■ **RECORDS**

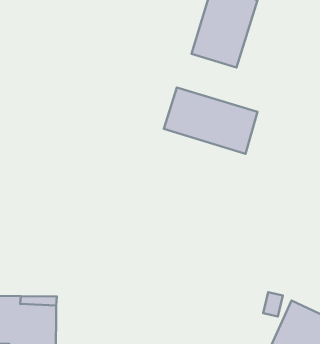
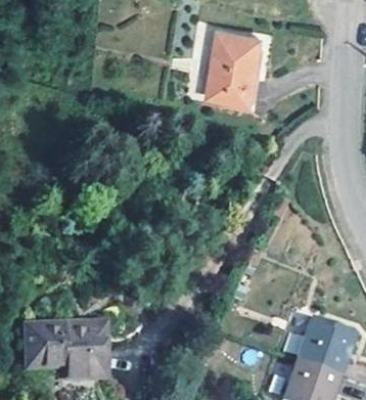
building: [164,87,258,154] -> none

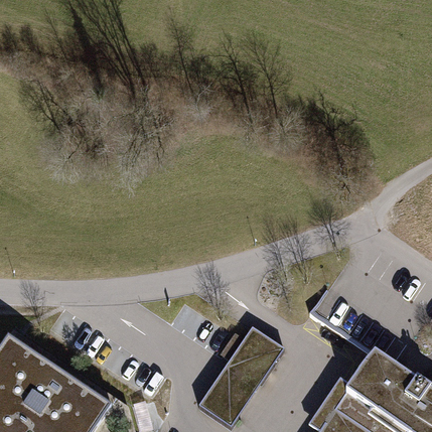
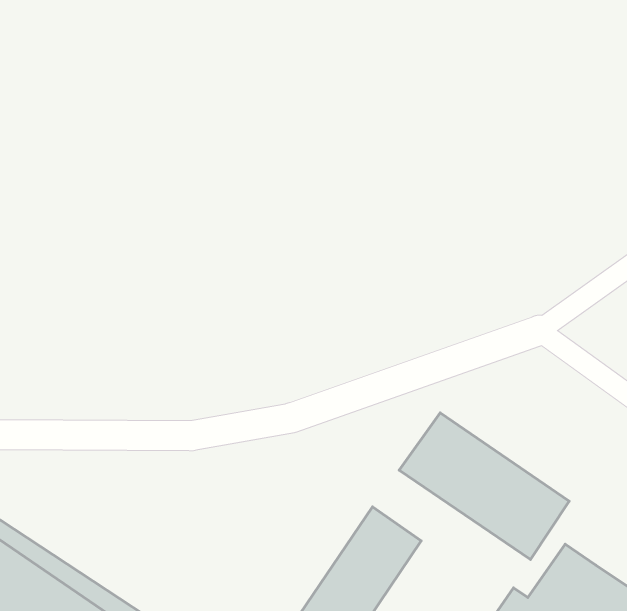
building: none -> [399,413,569,559]

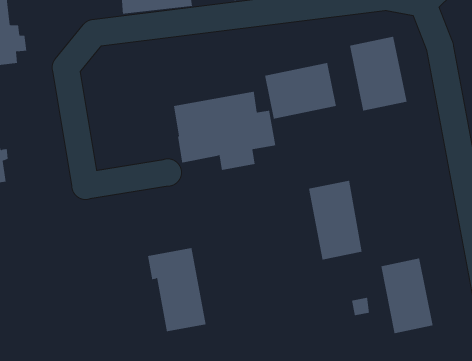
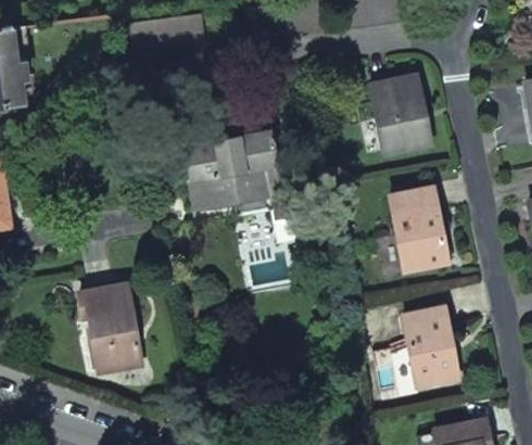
building: [264,62,336,120] -> none
building: [308,180,362,260] -> [390,188,446,271]
building: [147,248,207,332] -> [79,284,141,372]

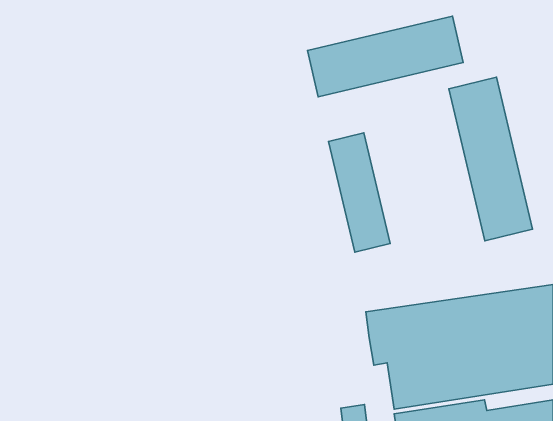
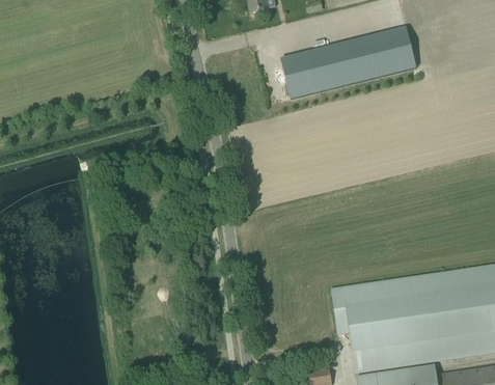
building: [449,77,533,241] -> none
building: [329,133,390,252] -> none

■ **INSTRUCTION**
Could you copy every line from the records that has "none" in it?

■ **SOLUTION FOR THIS EXERCISE**
building: [164,87,258,154] -> none
building: none -> [399,413,569,559]
building: [264,62,336,120] -> none
building: [449,77,533,241] -> none
building: [329,133,390,252] -> none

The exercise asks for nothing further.